+++ Data for analysis +++

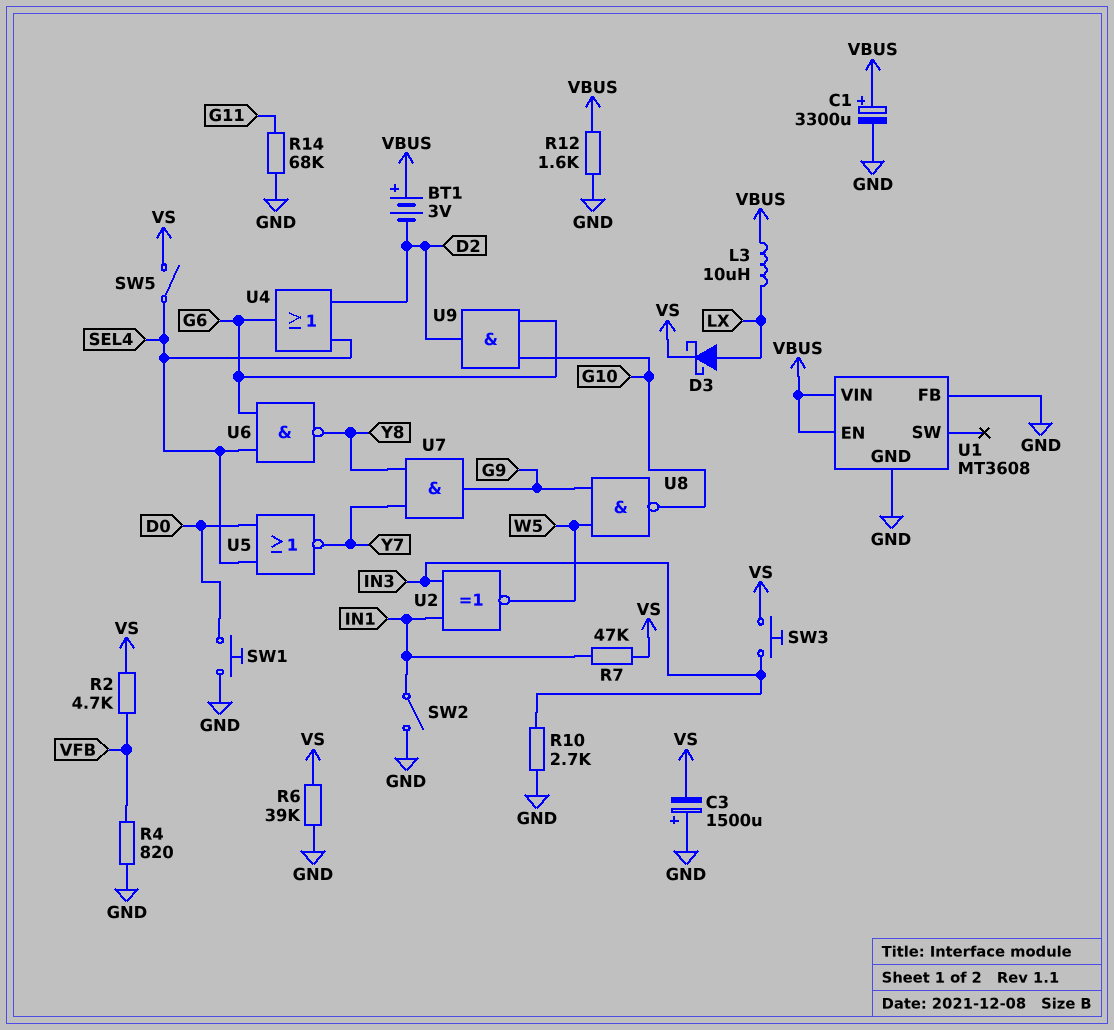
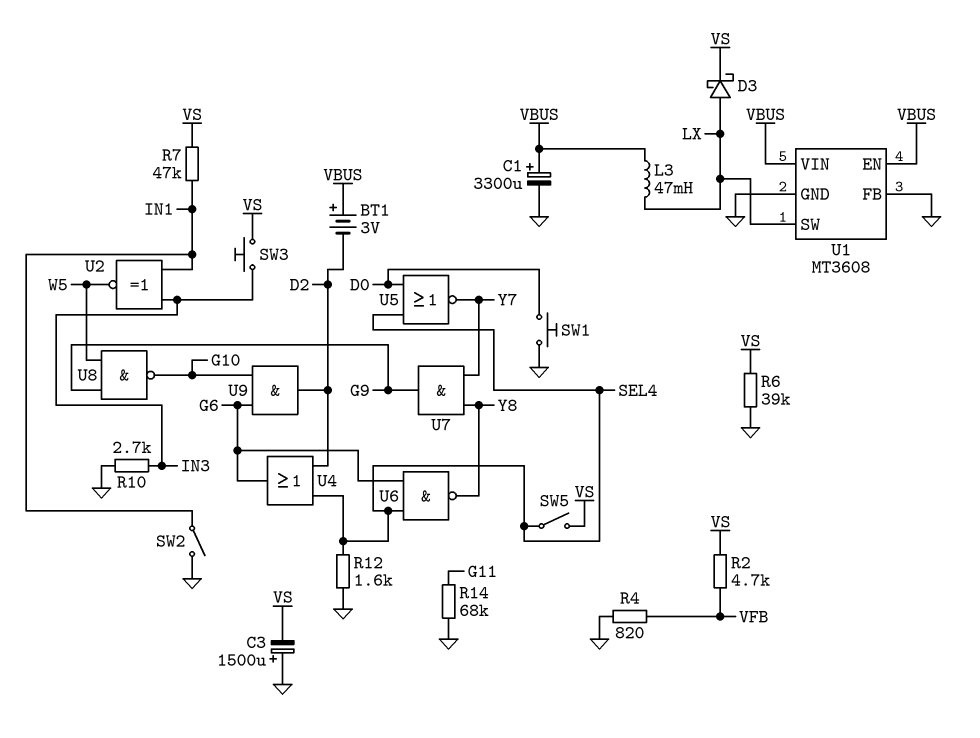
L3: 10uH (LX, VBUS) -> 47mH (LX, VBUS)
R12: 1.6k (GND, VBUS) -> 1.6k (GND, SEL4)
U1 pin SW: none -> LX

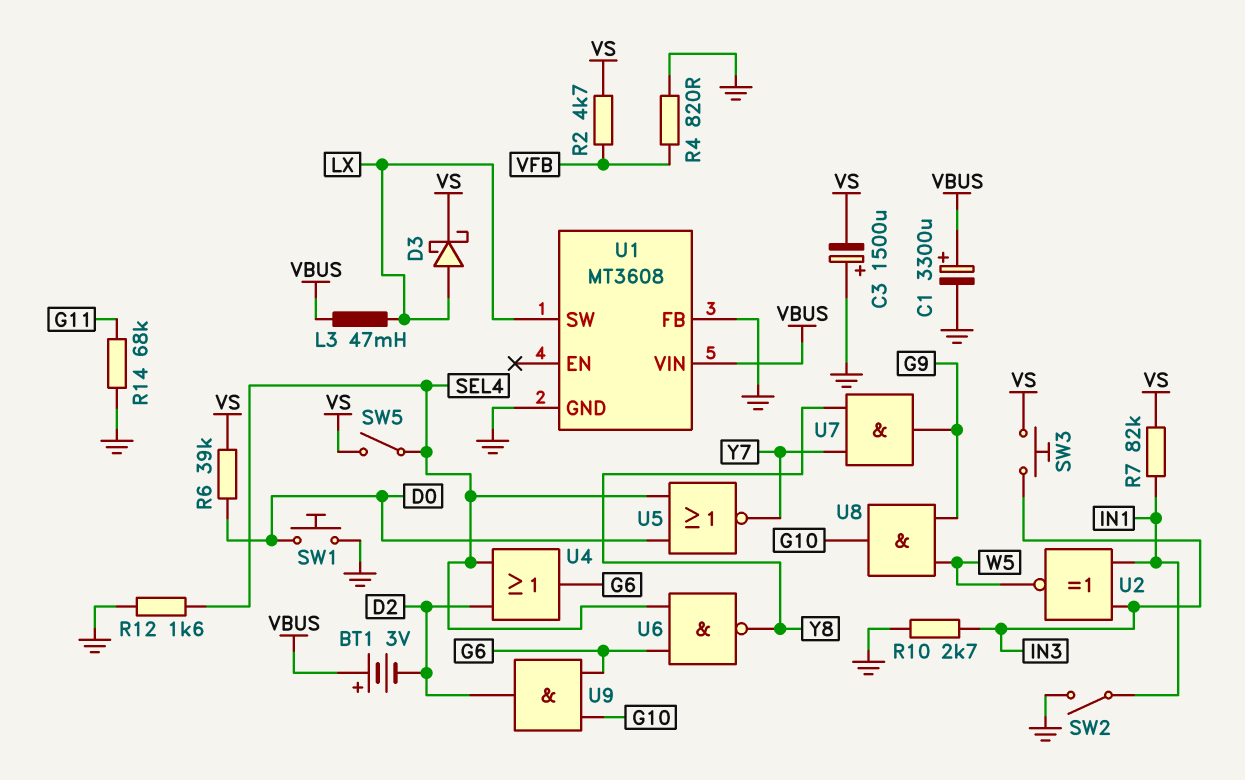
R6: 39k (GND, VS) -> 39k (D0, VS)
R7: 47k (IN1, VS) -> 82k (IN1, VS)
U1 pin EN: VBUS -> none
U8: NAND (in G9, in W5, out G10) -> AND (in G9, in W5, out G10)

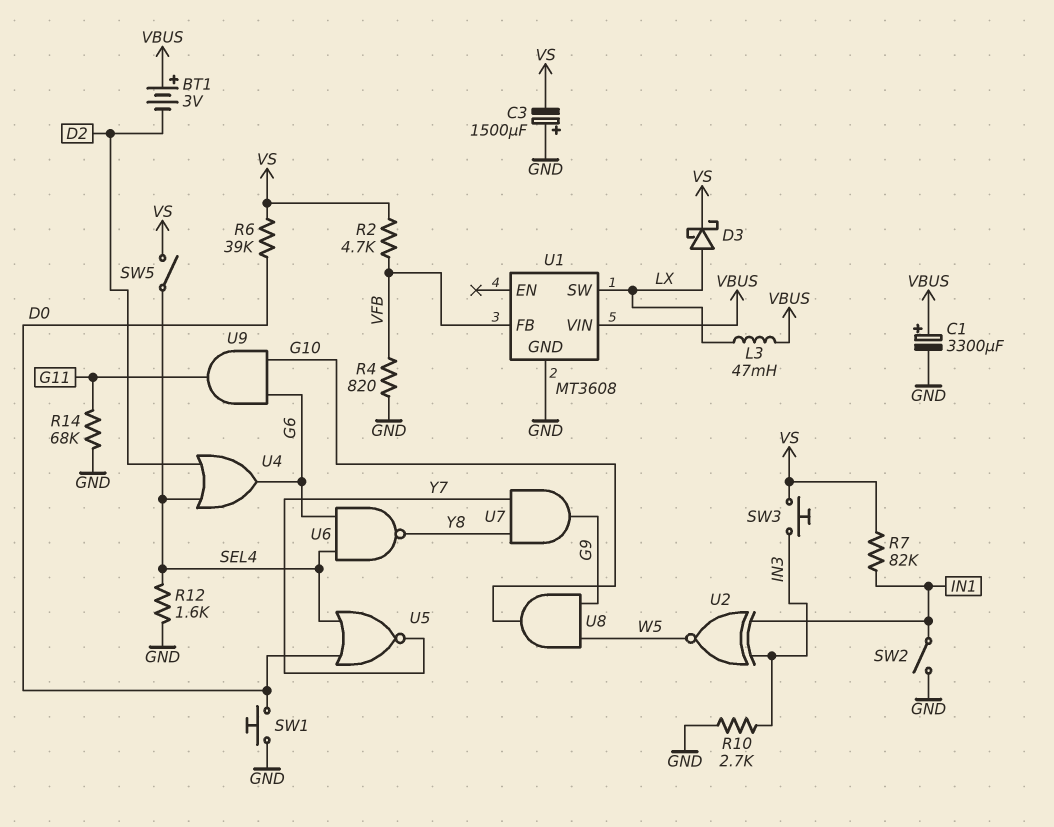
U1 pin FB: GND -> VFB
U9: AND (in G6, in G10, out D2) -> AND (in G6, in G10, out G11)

+++

■ What this task involves: Taking the entries above, extract every line from the one bearing "U1 pin SW: none -> LX" through the one bearing "U1 pin FB: GND -> VFB", exactly, with no pictures.

■ Task solution:
U1 pin SW: none -> LX

R6: 39k (GND, VS) -> 39k (D0, VS)
R7: 47k (IN1, VS) -> 82k (IN1, VS)
U1 pin EN: VBUS -> none
U8: NAND (in G9, in W5, out G10) -> AND (in G9, in W5, out G10)

U1 pin FB: GND -> VFB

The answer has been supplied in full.